- GIVEN DATA:
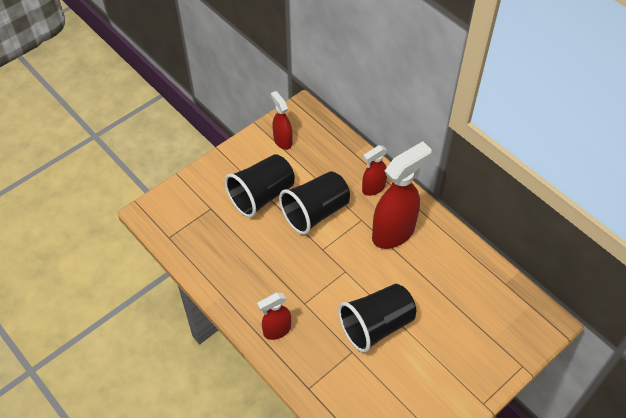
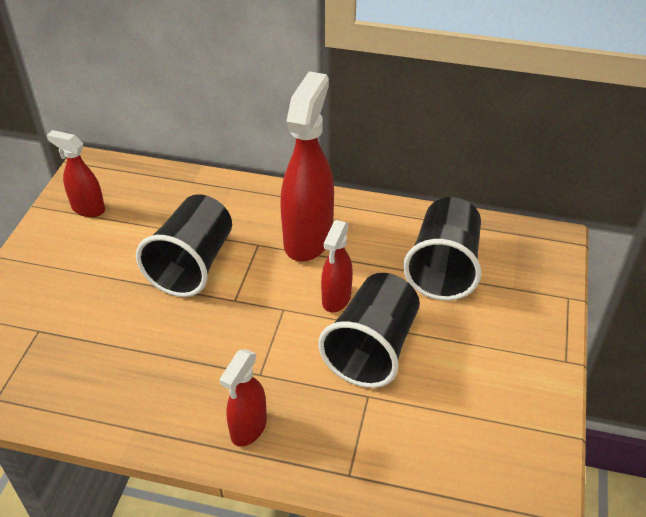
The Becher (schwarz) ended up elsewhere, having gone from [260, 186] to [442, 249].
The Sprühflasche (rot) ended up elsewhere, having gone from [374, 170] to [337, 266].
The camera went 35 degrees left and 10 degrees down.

- REQUIRED ACTION:
Only lines holding "elsewhere" are wanted; copy all of them from the listing.

- WRITTEN SOLUTION:
The Becher (schwarz) ended up elsewhere, having gone from [260, 186] to [442, 249].
The Sprühflasche (rot) ended up elsewhere, having gone from [374, 170] to [337, 266].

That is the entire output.